*** Entries shown

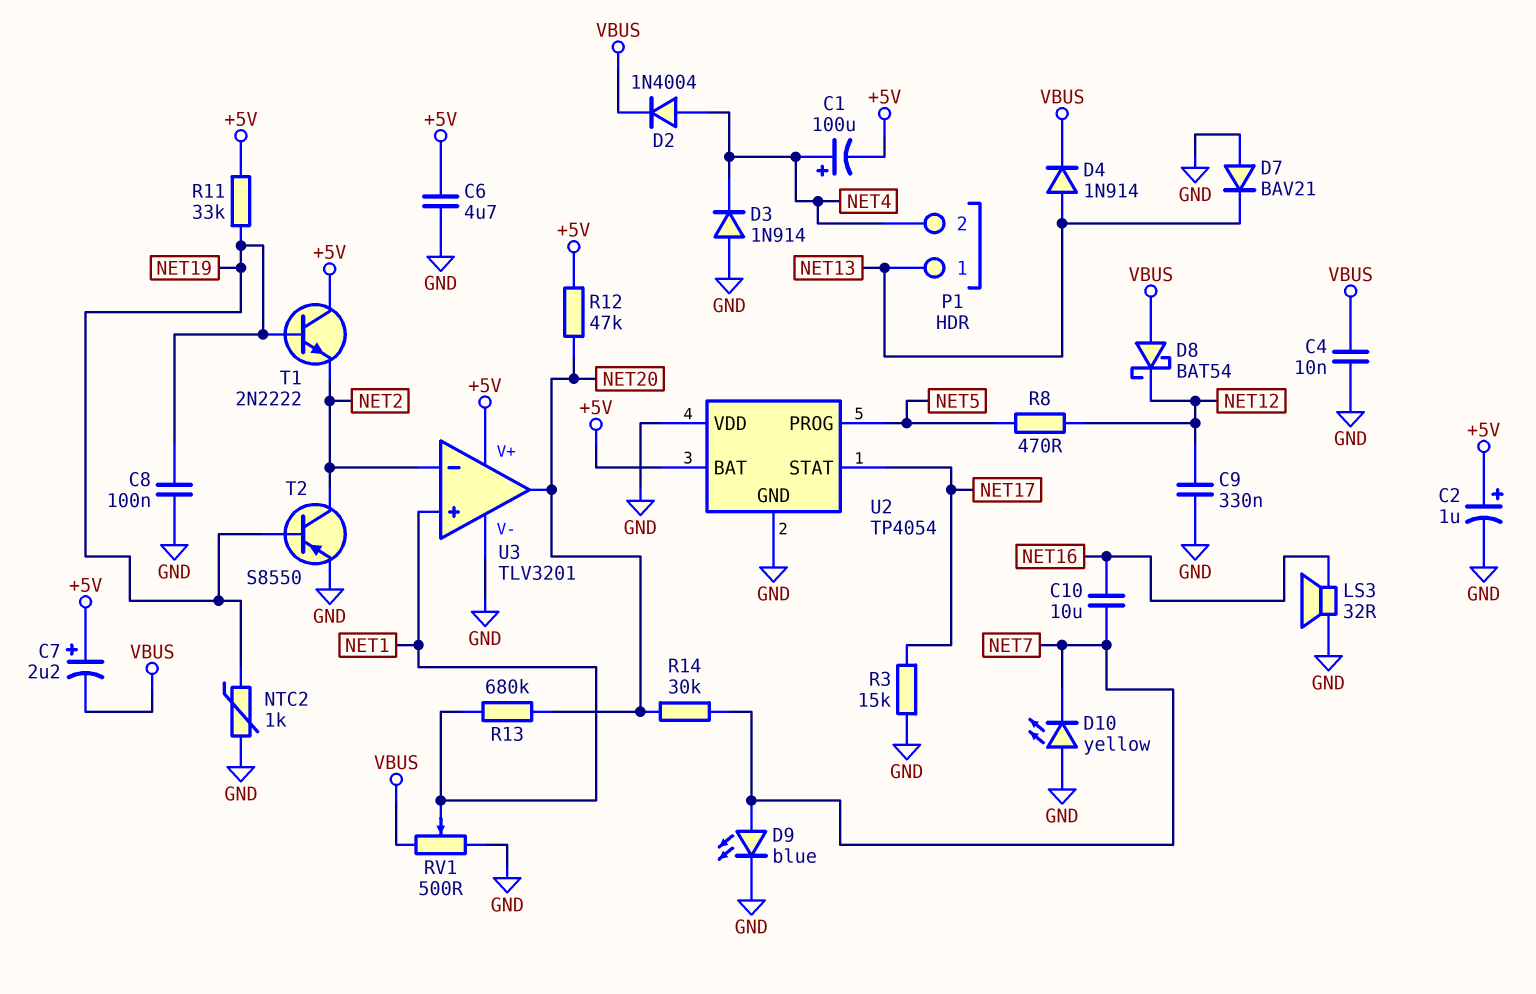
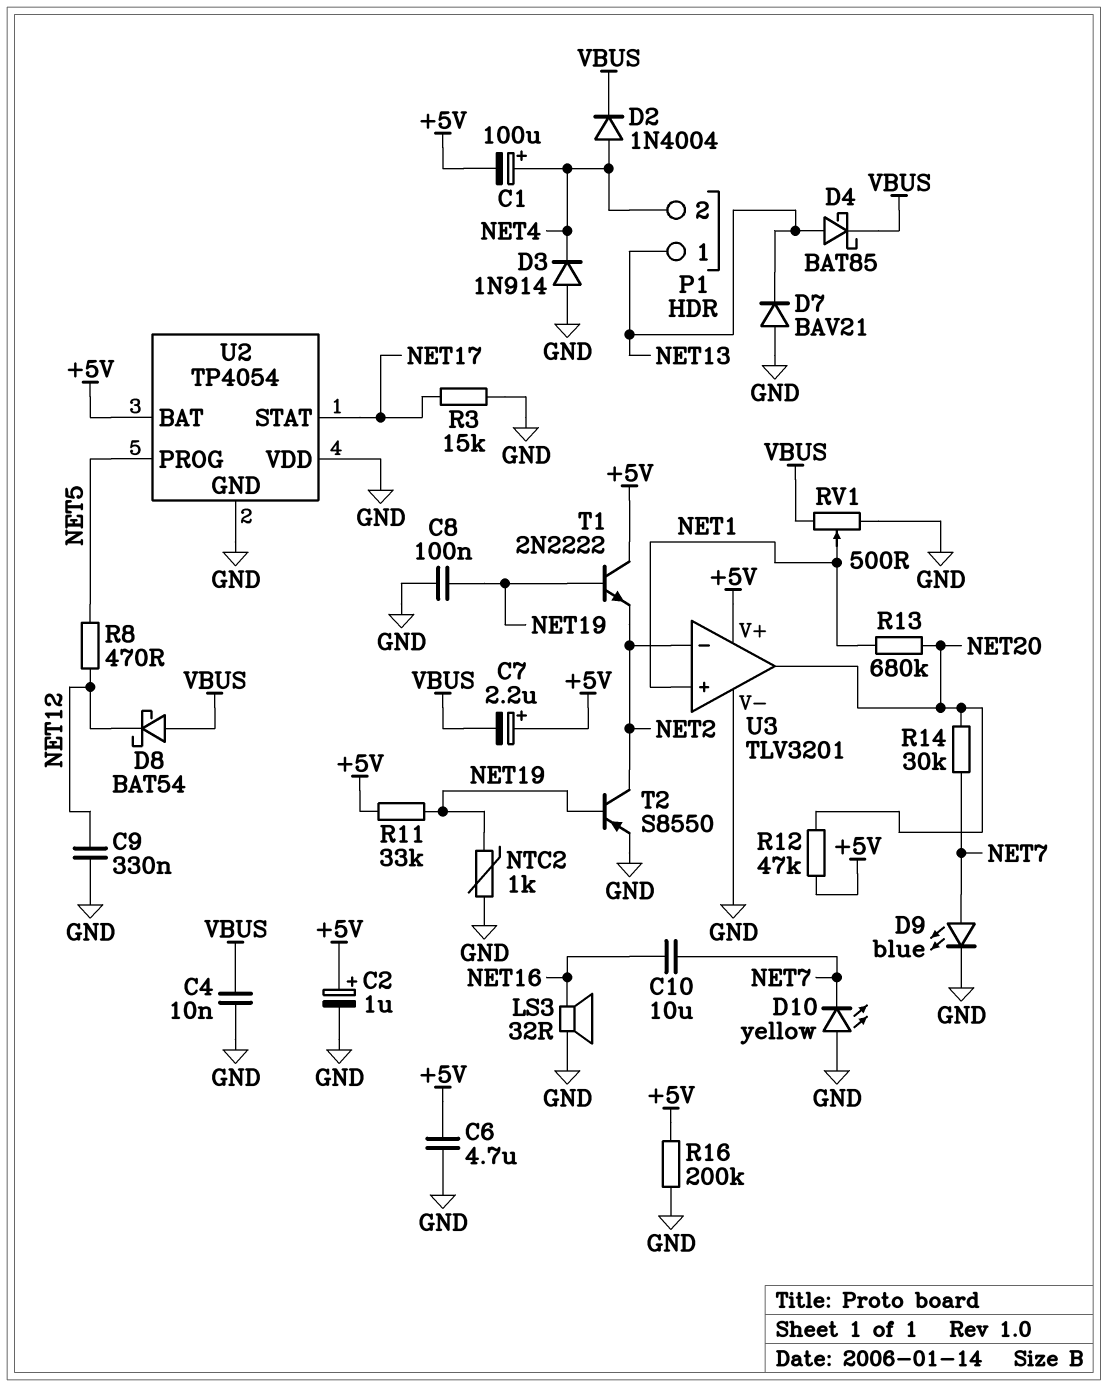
D4: diode 1N914 (A NET13, K VBUS) -> schottky BAT85 (A NET13, K VBUS)
R16: none -> 200k (+5V, GND)

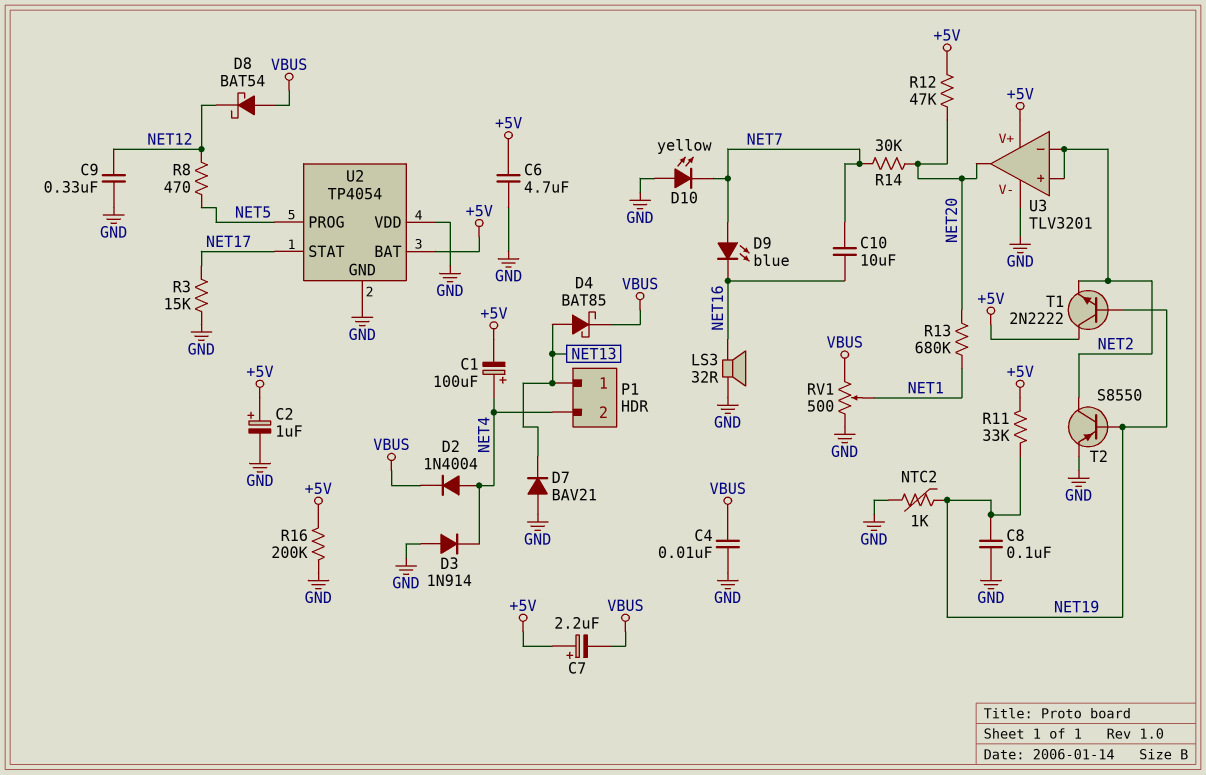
D9: LED blue (A NET7, K GND) -> LED blue (A NET7, K NET16)
U3 pin in+: NET1 -> NET2

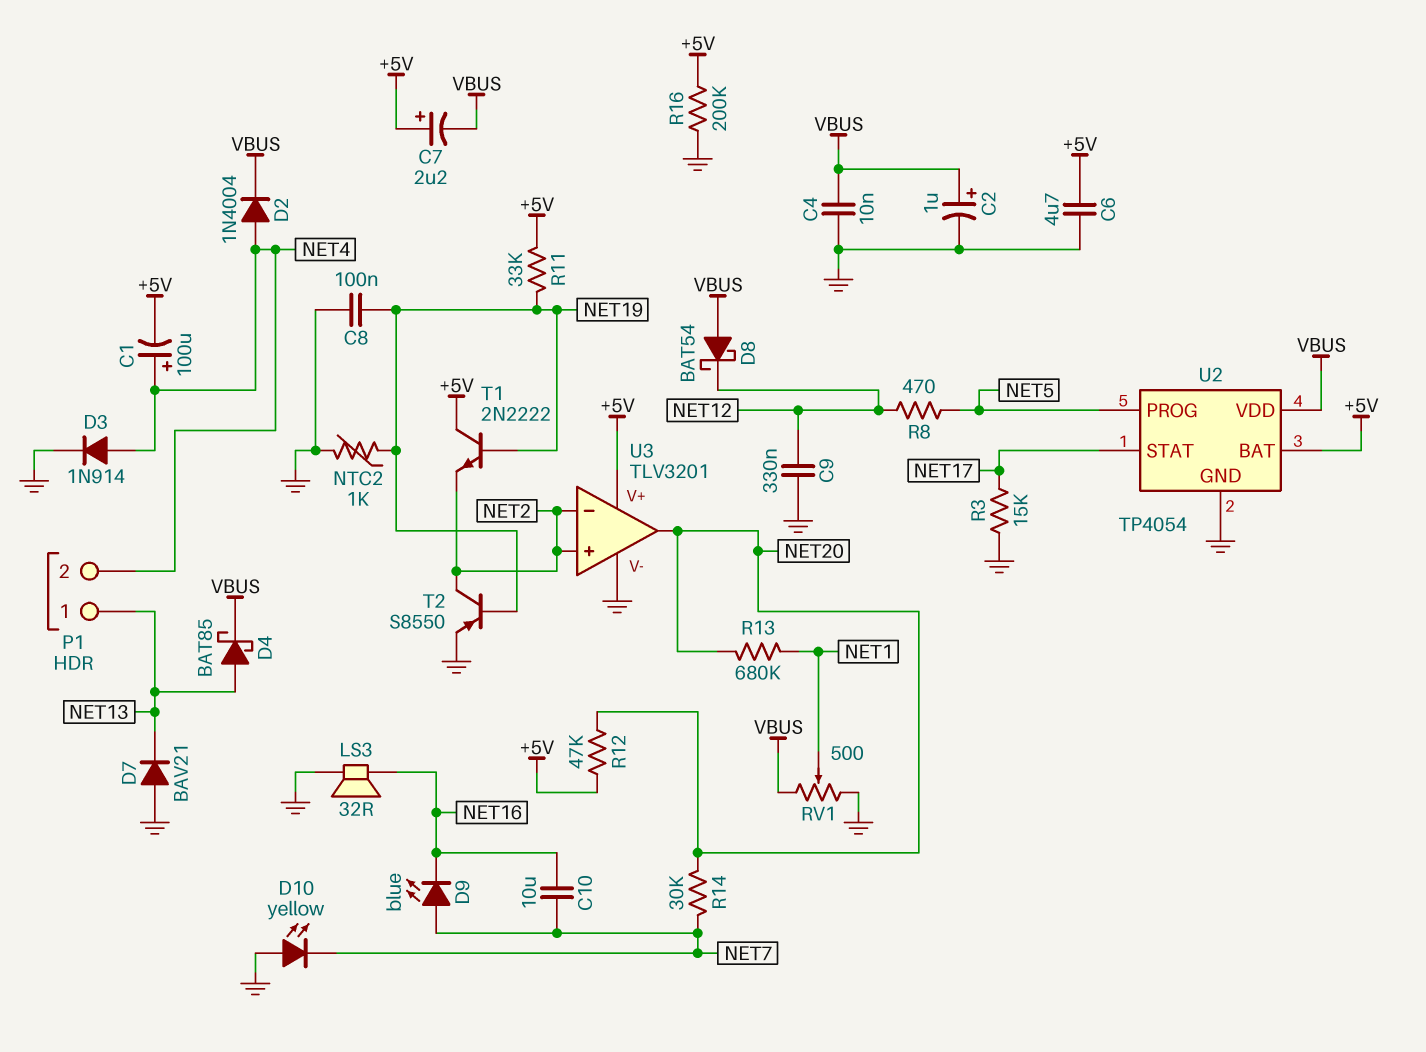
C2: 1uF (plus +5V, minus GND) -> 1uF (plus VBUS, minus GND)
D3: diode 1N914 (A GND, K NET4) -> diode 1N914 (A NET4, K GND)
U2 pin VDD: GND -> VBUS

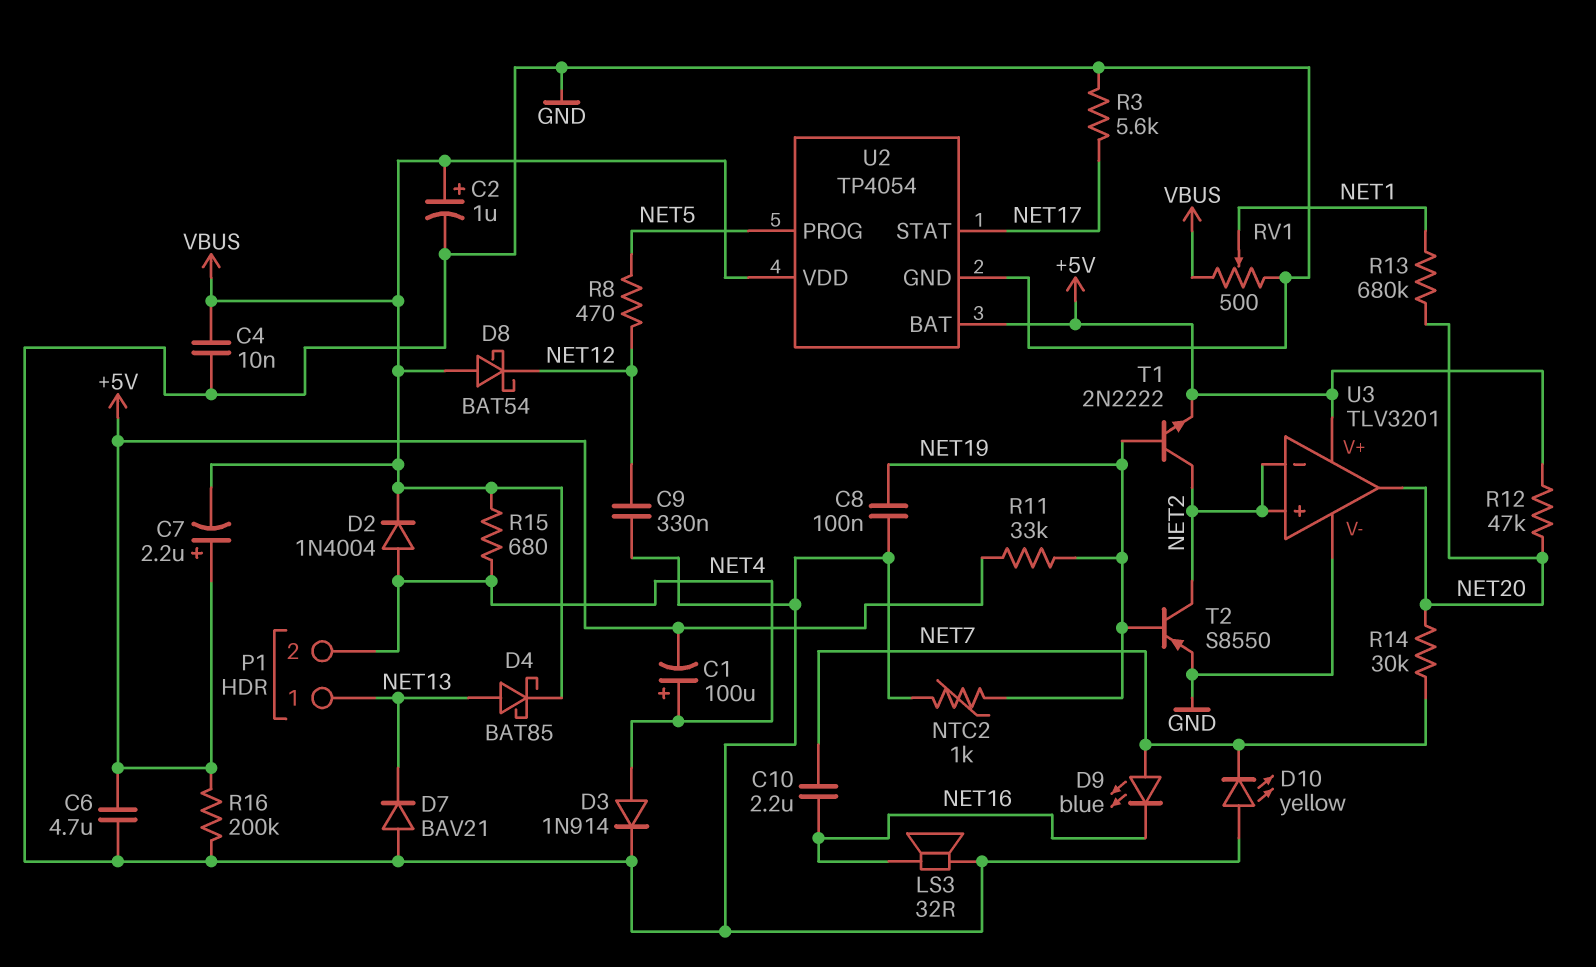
C10: 10uF (NET7, NET16) -> 2.2uF (NET7, NET16)
R3: 15k (GND, NET17) -> 5.6k (GND, NET17)
R15: none -> 680 (NET4, VBUS)
T1: NPN 2N2222 (B NET19, C +5V, E NET2) -> NPN 2N2222 (B NET19, C NET2, E +5V)

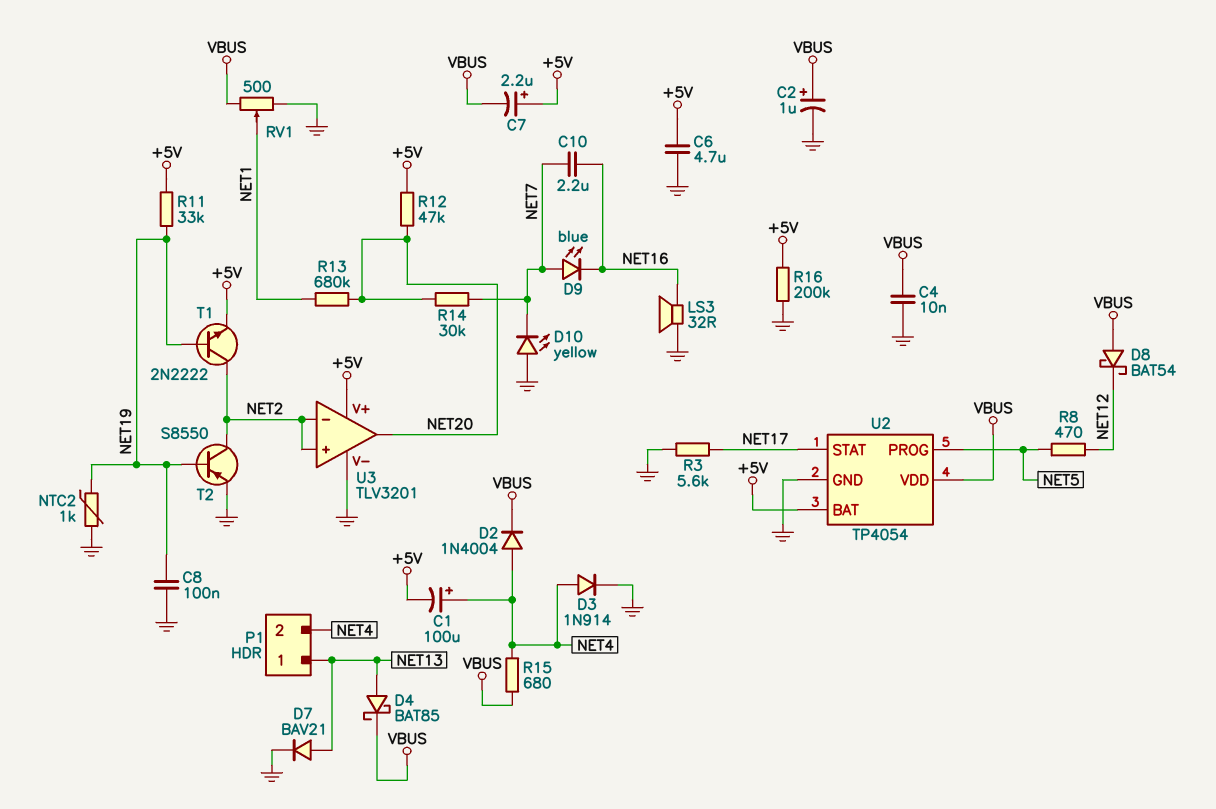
C9: 330nF (GND, NET12) -> none
D7: diode BAV21 (A GND, K NET13) -> diode BAV21 (A NET13, K GND)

******

**Work task**
Pictures do not belong in the copy; repeat the rest of the listing exactly.

**Answer space**
D4: diode 1N914 (A NET13, K VBUS) -> schottky BAT85 (A NET13, K VBUS)
R16: none -> 200k (+5V, GND)

D9: LED blue (A NET7, K GND) -> LED blue (A NET7, K NET16)
U3 pin in+: NET1 -> NET2

C2: 1uF (plus +5V, minus GND) -> 1uF (plus VBUS, minus GND)
D3: diode 1N914 (A GND, K NET4) -> diode 1N914 (A NET4, K GND)
U2 pin VDD: GND -> VBUS

C10: 10uF (NET7, NET16) -> 2.2uF (NET7, NET16)
R3: 15k (GND, NET17) -> 5.6k (GND, NET17)
R15: none -> 680 (NET4, VBUS)
T1: NPN 2N2222 (B NET19, C +5V, E NET2) -> NPN 2N2222 (B NET19, C NET2, E +5V)

C9: 330nF (GND, NET12) -> none
D7: diode BAV21 (A GND, K NET13) -> diode BAV21 (A NET13, K GND)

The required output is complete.